#### PROBLEM STATEMENT
The part below that opens with the line containing "building: [13,50,47,89] -> none" and closes with the line containing "building: [349,196,466,277] -> none" should be copied exactly, minus any pictures.

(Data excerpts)
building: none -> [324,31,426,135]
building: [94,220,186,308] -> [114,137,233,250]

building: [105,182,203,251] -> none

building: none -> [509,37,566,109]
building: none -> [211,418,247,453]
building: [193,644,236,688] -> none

--

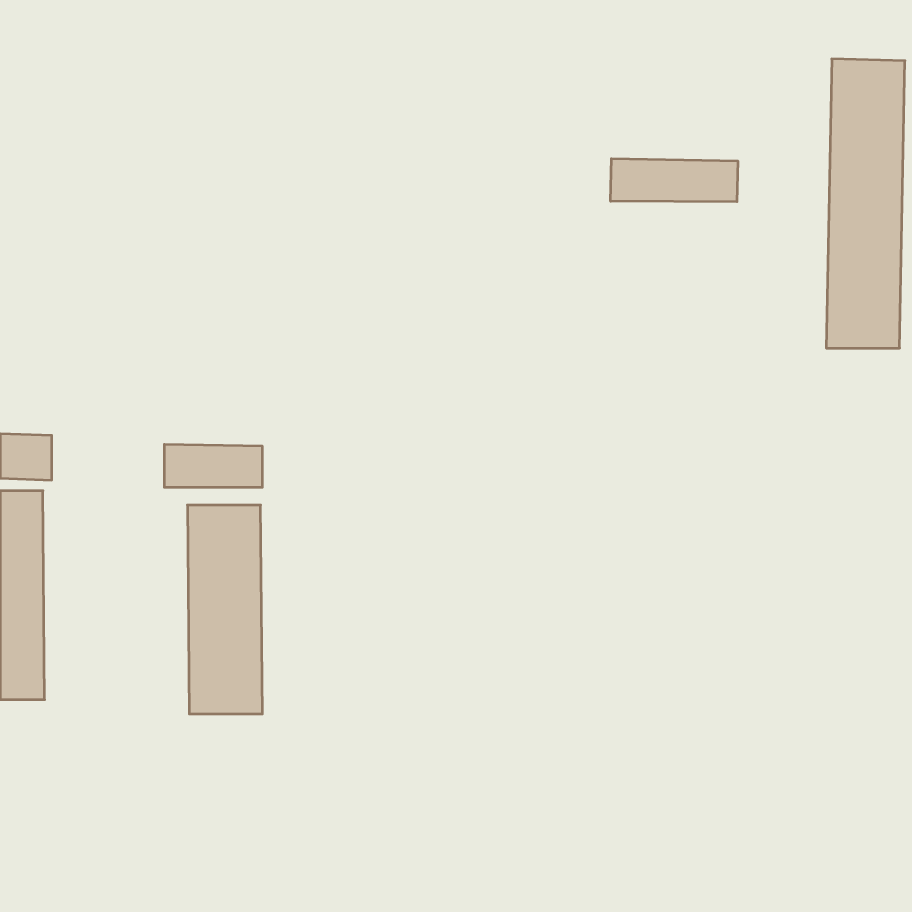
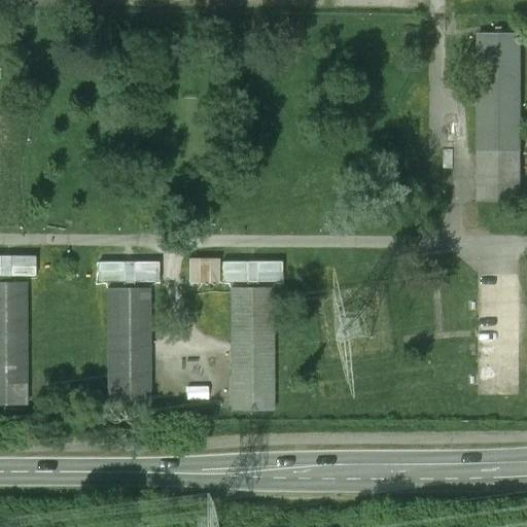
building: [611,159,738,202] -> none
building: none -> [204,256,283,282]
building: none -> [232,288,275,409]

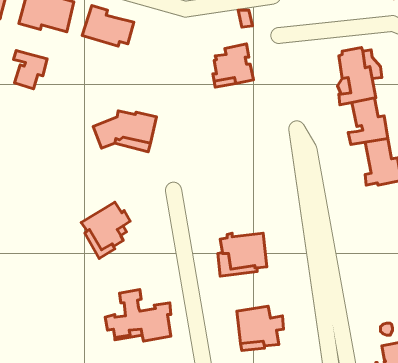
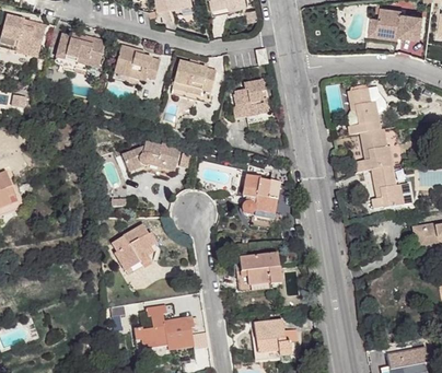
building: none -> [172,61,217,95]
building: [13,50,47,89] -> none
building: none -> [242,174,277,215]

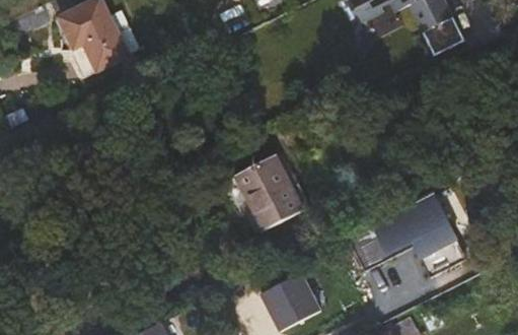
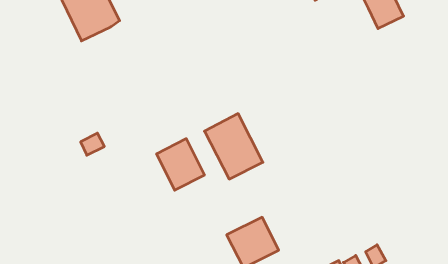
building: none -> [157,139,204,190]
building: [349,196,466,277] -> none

---

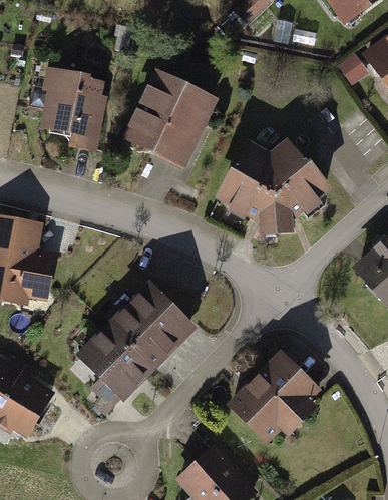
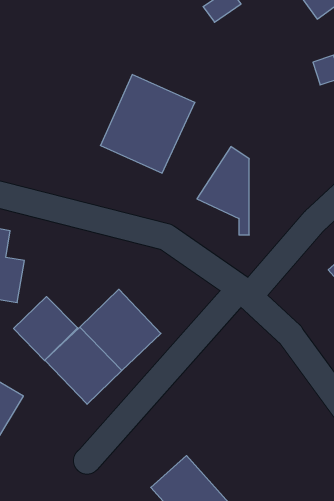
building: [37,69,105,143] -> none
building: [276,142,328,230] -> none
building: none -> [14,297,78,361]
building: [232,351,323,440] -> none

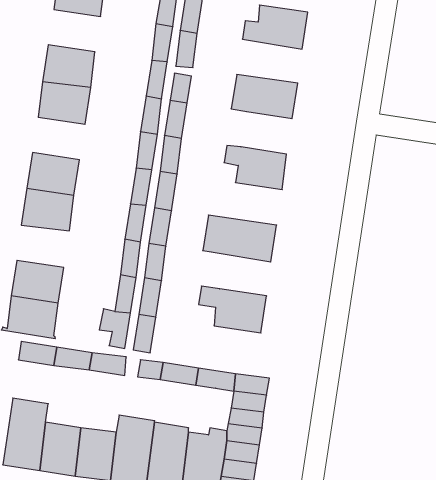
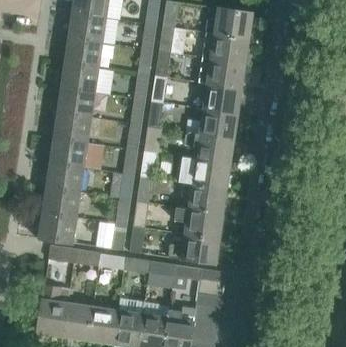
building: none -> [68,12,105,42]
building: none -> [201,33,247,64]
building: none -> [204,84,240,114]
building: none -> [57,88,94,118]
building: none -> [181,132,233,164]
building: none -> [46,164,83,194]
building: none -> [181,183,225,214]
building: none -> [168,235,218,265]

#### FINISHED TASK
building: [13,50,47,89] -> none
building: none -> [242,174,277,215]

building: none -> [157,139,204,190]
building: [349,196,466,277] -> none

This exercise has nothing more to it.